Records excerpted from a collection:
━━━━━━
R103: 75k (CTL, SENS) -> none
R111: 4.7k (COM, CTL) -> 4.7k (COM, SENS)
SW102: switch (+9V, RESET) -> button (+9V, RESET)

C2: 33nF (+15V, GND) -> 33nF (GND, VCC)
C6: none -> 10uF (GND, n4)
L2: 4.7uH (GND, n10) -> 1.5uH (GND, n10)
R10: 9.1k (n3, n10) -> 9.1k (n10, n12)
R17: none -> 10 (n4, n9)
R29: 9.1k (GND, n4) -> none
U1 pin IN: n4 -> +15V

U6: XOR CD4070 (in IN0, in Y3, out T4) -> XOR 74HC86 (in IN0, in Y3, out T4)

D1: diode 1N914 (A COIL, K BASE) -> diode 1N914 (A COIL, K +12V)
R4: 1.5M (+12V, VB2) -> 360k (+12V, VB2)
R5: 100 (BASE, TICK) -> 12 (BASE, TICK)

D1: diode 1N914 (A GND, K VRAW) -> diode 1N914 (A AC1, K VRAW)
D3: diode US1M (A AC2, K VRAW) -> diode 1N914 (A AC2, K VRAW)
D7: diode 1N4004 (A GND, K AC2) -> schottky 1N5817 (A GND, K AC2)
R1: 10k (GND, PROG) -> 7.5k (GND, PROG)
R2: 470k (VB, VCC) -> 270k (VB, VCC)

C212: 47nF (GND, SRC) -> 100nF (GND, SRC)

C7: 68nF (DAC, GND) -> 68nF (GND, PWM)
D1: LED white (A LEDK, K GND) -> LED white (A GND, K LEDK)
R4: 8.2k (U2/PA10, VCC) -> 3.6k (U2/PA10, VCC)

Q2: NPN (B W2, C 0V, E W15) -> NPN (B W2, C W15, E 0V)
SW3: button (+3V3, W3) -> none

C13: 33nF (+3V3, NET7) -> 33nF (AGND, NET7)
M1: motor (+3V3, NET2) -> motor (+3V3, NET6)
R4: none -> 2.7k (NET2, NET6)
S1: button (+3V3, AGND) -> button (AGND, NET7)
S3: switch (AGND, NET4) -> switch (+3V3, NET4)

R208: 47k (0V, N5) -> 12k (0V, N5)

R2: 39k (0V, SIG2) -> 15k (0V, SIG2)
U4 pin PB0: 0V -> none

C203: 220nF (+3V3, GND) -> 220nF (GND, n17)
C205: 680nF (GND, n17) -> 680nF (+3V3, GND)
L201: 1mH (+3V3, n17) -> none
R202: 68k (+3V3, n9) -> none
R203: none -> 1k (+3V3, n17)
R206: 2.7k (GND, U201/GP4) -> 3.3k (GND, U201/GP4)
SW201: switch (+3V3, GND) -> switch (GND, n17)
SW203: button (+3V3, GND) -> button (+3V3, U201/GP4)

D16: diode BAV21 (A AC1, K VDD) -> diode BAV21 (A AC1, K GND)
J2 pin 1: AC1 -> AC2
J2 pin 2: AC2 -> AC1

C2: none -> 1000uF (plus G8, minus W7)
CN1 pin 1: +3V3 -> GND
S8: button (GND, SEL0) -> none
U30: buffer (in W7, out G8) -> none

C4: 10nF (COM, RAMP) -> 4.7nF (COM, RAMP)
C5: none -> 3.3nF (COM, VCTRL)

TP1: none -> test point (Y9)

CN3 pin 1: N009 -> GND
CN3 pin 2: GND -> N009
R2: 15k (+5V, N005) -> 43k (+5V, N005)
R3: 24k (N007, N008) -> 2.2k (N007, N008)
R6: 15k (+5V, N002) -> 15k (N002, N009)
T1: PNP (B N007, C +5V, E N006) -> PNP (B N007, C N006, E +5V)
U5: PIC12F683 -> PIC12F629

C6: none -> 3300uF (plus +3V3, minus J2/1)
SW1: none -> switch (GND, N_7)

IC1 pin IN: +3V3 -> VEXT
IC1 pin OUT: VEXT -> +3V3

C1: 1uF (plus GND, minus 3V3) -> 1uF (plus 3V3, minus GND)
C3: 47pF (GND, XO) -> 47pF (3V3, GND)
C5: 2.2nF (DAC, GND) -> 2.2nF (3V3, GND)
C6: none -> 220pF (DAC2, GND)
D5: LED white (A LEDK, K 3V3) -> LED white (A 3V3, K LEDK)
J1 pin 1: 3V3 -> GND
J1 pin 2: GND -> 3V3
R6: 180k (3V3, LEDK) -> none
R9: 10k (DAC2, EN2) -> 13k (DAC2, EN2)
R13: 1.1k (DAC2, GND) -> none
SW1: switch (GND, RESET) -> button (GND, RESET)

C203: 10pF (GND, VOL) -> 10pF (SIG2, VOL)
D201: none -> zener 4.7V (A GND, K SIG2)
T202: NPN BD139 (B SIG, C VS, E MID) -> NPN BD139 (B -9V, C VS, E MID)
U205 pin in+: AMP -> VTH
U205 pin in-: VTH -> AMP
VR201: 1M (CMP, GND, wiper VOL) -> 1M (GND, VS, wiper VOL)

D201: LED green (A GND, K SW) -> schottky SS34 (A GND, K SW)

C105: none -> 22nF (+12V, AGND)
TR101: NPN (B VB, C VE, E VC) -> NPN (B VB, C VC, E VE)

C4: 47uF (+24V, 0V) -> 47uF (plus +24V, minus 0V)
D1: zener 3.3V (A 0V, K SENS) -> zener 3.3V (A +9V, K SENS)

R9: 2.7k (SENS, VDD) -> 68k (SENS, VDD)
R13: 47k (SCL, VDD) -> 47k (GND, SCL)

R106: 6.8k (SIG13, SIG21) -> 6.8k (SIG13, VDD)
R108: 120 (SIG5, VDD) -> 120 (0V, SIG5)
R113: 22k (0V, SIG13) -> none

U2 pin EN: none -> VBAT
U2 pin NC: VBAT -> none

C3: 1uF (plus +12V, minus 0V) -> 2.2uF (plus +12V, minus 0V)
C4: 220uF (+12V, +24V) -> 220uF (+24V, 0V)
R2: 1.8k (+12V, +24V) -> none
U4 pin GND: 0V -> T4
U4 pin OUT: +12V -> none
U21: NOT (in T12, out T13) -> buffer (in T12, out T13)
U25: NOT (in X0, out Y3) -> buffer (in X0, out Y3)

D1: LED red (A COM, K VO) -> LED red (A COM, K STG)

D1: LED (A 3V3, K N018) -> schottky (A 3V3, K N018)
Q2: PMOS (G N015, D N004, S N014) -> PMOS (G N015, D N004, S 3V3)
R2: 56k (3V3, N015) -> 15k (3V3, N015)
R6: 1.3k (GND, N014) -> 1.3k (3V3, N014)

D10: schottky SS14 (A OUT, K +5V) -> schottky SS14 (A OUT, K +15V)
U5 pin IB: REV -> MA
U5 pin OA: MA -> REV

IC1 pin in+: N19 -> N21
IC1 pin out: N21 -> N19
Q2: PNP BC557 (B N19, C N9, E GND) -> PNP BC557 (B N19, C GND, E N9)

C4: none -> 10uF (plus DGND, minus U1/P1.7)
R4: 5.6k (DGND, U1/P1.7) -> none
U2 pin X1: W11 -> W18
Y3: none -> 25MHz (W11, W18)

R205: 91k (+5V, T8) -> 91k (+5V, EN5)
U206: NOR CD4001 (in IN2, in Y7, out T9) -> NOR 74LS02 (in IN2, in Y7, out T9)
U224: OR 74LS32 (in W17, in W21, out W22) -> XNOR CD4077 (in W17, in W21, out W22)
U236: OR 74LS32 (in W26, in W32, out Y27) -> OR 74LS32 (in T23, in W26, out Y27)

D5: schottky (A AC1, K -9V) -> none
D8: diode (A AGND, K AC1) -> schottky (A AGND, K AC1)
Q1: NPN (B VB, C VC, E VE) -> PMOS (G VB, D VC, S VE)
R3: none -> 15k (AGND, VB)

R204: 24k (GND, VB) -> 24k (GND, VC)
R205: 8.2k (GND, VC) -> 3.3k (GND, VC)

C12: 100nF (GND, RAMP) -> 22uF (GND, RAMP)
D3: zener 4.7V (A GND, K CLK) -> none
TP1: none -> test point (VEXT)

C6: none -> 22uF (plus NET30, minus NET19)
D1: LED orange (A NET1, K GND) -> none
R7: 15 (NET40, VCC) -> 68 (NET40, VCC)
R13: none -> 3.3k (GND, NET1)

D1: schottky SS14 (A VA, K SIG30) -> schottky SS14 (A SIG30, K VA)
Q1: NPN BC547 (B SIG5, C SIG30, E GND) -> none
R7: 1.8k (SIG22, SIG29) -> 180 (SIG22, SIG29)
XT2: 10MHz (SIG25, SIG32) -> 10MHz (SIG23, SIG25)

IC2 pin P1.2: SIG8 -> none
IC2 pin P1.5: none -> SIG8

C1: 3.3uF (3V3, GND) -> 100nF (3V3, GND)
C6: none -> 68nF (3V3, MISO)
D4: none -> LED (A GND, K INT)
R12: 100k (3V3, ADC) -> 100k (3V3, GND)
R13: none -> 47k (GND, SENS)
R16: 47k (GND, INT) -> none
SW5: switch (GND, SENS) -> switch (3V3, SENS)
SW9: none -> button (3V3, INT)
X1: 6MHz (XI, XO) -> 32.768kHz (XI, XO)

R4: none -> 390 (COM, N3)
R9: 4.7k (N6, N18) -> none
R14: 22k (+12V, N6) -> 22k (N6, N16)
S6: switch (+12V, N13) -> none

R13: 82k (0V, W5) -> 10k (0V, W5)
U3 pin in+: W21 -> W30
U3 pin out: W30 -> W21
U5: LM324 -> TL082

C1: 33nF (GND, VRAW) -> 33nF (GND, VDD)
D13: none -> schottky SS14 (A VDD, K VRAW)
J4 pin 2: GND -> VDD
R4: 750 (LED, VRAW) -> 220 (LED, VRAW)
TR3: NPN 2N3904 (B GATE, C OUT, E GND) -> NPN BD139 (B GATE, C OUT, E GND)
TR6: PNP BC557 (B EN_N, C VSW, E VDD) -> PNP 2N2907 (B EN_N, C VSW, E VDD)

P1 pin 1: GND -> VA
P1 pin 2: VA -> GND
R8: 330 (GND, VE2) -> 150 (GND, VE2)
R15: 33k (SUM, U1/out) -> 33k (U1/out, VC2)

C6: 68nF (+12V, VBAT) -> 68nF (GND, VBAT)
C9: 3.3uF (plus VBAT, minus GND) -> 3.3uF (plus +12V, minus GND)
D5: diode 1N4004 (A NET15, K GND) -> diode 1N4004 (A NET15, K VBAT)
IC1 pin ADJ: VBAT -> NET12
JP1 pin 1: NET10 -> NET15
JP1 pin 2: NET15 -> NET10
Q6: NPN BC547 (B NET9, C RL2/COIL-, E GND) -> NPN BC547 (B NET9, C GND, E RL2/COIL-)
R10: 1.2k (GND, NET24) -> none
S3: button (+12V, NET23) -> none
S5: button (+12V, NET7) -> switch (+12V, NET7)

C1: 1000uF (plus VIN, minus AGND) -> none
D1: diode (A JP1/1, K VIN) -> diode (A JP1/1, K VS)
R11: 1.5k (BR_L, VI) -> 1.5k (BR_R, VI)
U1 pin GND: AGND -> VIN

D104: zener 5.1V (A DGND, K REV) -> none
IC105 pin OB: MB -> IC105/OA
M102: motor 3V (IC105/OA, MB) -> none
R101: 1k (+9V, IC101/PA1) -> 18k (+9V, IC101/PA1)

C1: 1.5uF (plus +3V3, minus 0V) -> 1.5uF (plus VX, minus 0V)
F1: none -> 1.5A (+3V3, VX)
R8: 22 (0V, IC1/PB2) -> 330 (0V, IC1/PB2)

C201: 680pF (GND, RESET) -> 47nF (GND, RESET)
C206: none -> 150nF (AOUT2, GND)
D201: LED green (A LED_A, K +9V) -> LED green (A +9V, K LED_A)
━━━━━━
_WORK ITEM_. For this exercise, output exactly the lines above from the line with "C9: 3.3uF (plus" to the line with "D1: diode (A", counting both, and leave out the rest.

_EXERCISE RESPONSE_.
C9: 3.3uF (plus VBAT, minus GND) -> 3.3uF (plus +12V, minus GND)
D5: diode 1N4004 (A NET15, K GND) -> diode 1N4004 (A NET15, K VBAT)
IC1 pin ADJ: VBAT -> NET12
JP1 pin 1: NET10 -> NET15
JP1 pin 2: NET15 -> NET10
Q6: NPN BC547 (B NET9, C RL2/COIL-, E GND) -> NPN BC547 (B NET9, C GND, E RL2/COIL-)
R10: 1.2k (GND, NET24) -> none
S3: button (+12V, NET23) -> none
S5: button (+12V, NET7) -> switch (+12V, NET7)

C1: 1000uF (plus VIN, minus AGND) -> none
D1: diode (A JP1/1, K VIN) -> diode (A JP1/1, K VS)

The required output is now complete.